— Begin GIVEN RECORDS —

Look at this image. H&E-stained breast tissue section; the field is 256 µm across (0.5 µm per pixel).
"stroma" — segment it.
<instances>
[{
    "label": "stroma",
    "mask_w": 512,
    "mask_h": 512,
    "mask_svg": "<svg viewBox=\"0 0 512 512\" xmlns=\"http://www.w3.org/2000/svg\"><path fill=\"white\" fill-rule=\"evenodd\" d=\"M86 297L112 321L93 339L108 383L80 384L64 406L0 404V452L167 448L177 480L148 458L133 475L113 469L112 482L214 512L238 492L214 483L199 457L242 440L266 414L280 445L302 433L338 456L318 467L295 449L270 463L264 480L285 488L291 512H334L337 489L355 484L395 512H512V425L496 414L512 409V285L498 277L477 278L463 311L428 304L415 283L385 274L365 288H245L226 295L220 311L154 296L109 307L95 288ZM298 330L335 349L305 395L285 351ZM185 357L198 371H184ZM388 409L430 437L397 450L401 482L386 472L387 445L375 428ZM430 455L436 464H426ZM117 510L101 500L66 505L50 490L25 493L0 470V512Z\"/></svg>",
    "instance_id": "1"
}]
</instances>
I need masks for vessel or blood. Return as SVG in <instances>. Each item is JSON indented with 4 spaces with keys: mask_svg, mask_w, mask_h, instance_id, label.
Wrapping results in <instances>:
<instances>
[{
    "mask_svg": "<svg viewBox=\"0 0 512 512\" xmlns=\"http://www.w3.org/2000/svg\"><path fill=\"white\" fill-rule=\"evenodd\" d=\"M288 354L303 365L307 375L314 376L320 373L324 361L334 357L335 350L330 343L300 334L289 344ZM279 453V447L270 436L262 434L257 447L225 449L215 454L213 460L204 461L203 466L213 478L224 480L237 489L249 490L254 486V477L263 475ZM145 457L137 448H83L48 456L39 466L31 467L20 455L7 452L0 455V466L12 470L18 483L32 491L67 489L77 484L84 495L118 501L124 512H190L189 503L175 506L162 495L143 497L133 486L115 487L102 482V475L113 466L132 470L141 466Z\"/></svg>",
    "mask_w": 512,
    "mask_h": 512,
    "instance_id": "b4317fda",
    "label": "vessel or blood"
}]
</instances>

— End GIVEN RECORDS —

§ **SET TASK**
Hand back the material above in full, exactly as written.

§ **ANSWER TO THE EXERCISE**
Look at this image. H&E-stained breast tissue section; the field is 256 µm across (0.5 µm per pixel).
"stroma" — segment it.
<instances>
[{
    "label": "stroma",
    "mask_w": 512,
    "mask_h": 512,
    "mask_svg": "<svg viewBox=\"0 0 512 512\" xmlns=\"http://www.w3.org/2000/svg\"><path fill=\"white\" fill-rule=\"evenodd\" d=\"M86 297L112 321L93 339L108 383L80 384L64 406L0 404V452L167 448L177 480L148 458L133 475L113 469L112 482L214 512L238 492L214 483L199 457L242 440L266 414L280 445L302 433L338 456L318 467L295 449L270 463L264 480L285 488L291 512H334L337 489L355 484L395 512H512V425L496 414L512 409V285L498 277L477 278L463 311L428 304L415 283L385 274L365 288H245L226 295L220 311L154 296L109 307L95 288ZM298 330L335 349L305 395L285 351ZM185 357L198 371H184ZM388 409L430 437L397 450L401 482L386 472L387 445L375 428ZM430 455L436 464H426ZM117 510L101 500L66 505L50 490L25 493L0 470V512Z\"/></svg>",
    "instance_id": "1"
}]
</instances>
I need masks for vessel or blood. Return as SVG in <instances>. Each item is JSON indented with 4 spaces with keys: mask_svg, mask_w, mask_h, instance_id, label.
Wrapping results in <instances>:
<instances>
[{
    "mask_svg": "<svg viewBox=\"0 0 512 512\" xmlns=\"http://www.w3.org/2000/svg\"><path fill=\"white\" fill-rule=\"evenodd\" d=\"M288 354L303 365L307 375L314 376L320 373L324 361L334 357L335 350L330 343L300 334L289 344ZM279 453V447L270 436L262 434L257 447L225 449L215 454L213 460L204 461L203 466L213 478L224 480L237 489L249 490L254 486V477L263 475ZM145 457L137 448H83L48 456L39 466L31 467L20 455L7 452L0 455V466L12 470L18 483L32 491L67 489L77 484L84 495L118 501L124 512H190L189 503L175 506L162 495L143 497L133 486L115 487L102 482V475L113 466L132 470L141 466Z\"/></svg>",
    "mask_w": 512,
    "mask_h": 512,
    "instance_id": "b4317fda",
    "label": "vessel or blood"
}]
</instances>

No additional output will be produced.